■ **What is being asked**
Keep every word of the listing and drop the images when you write it out.

■ **Recorded data**
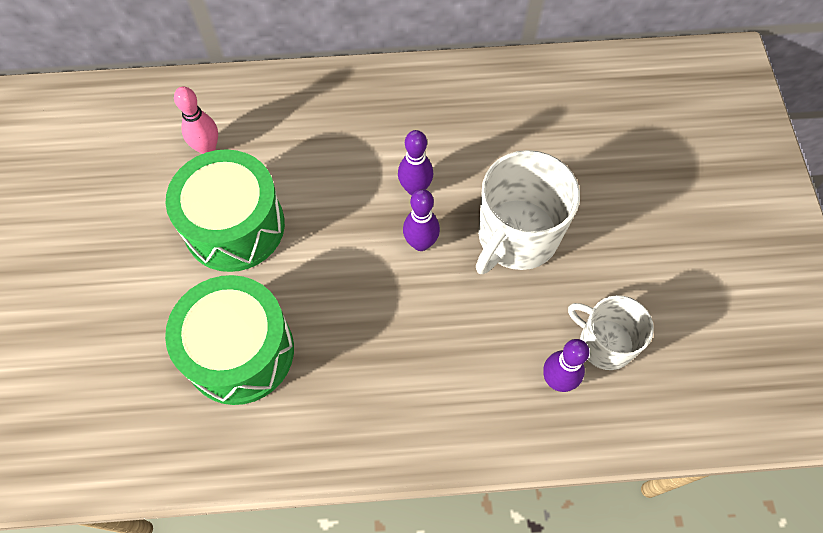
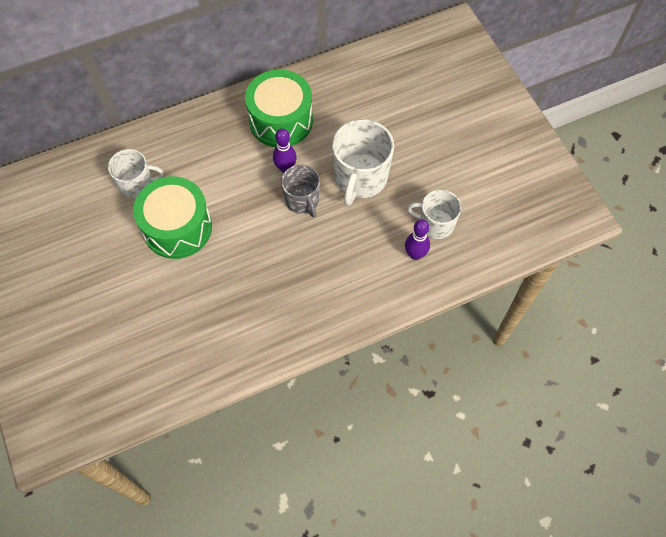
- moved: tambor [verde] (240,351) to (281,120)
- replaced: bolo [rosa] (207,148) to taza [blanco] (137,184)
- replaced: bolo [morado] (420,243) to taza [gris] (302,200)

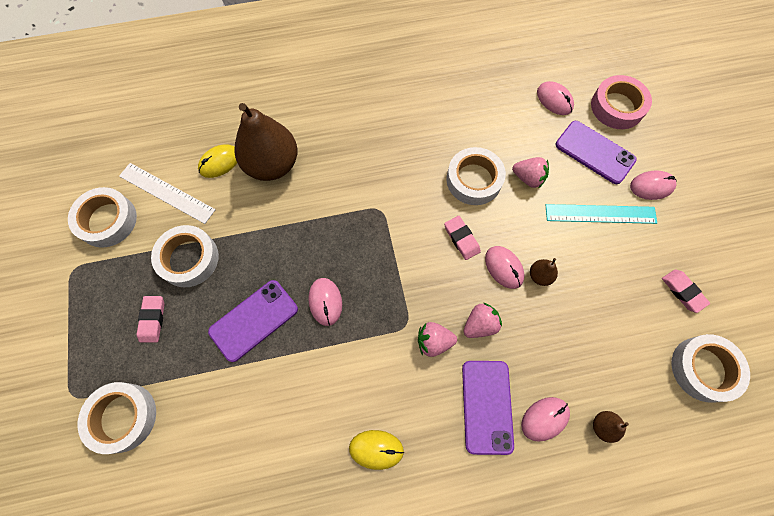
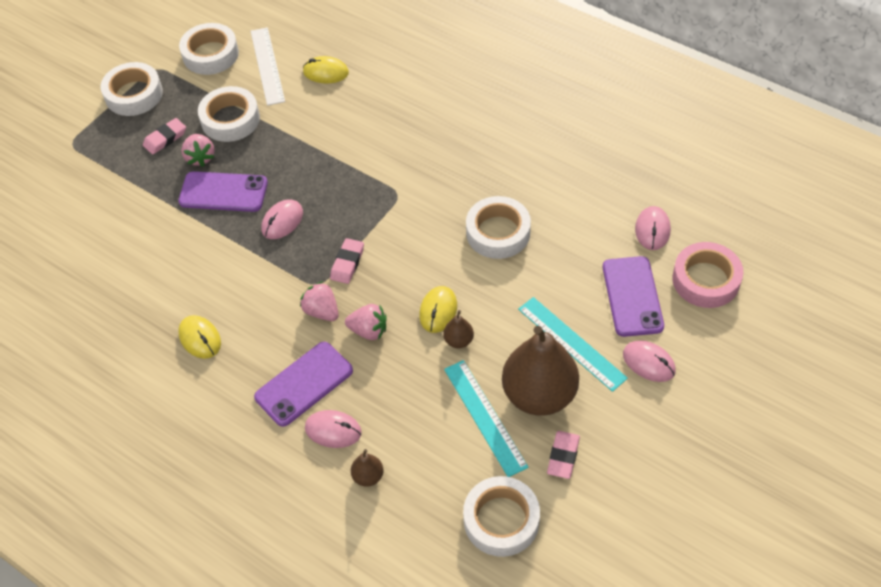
- added: regla [turquesa] (485,417)
- moved: cinta adhesiva [blanco] (123,417) to (134,94)
- moved: pera [marrón] (272,164) to (539,394)
- moved: goma de borrar [rosa] (461,239) to (347,263)
- moved: fresa [rosa] (528,178) to (200,157)
- recoloured: ratón [rosa] (504,267) to ratón [amarillo] (438,311)

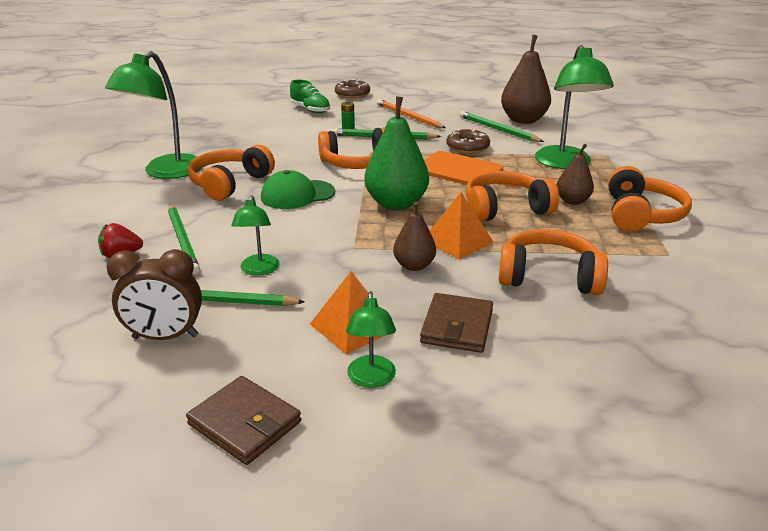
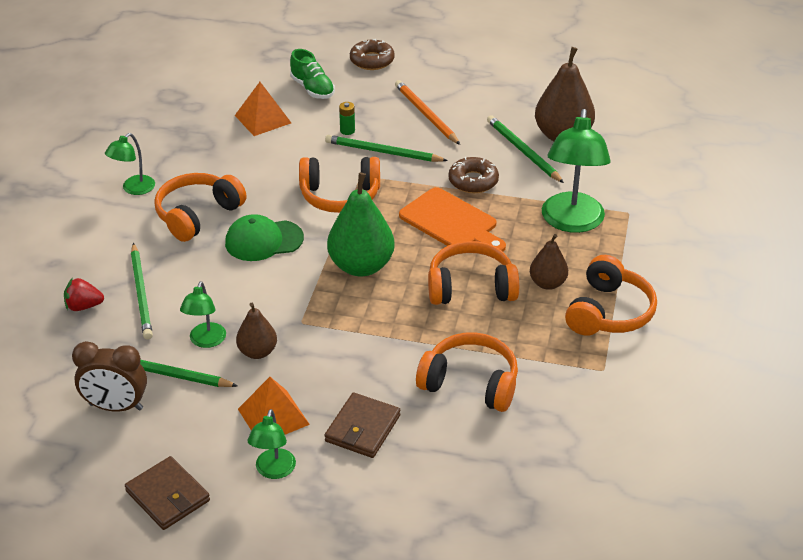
- moved: pera [marrón] (414,265) to (257,352)
- moved: pirámide [naranja] (457,241) to (263,119)
- resized: lámpara [verde] (166,172) = (134,189) x0.52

■ **Output of the exercise**
- moved: tambor [verde] (240,351) to (281,120)
- replaced: bolo [rosa] (207,148) to taza [blanco] (137,184)
- replaced: bolo [morado] (420,243) to taza [gris] (302,200)

- added: regla [turquesa] (485,417)
- moved: cinta adhesiva [blanco] (123,417) to (134,94)
- moved: pera [marrón] (272,164) to (539,394)
- moved: goma de borrar [rosa] (461,239) to (347,263)
- moved: fresa [rosa] (528,178) to (200,157)
- recoloured: ratón [rosa] (504,267) to ratón [amarillo] (438,311)

- moved: pera [marrón] (414,265) to (257,352)
- moved: pirámide [naranja] (457,241) to (263,119)
- resized: lámpara [verde] (166,172) = (134,189) x0.52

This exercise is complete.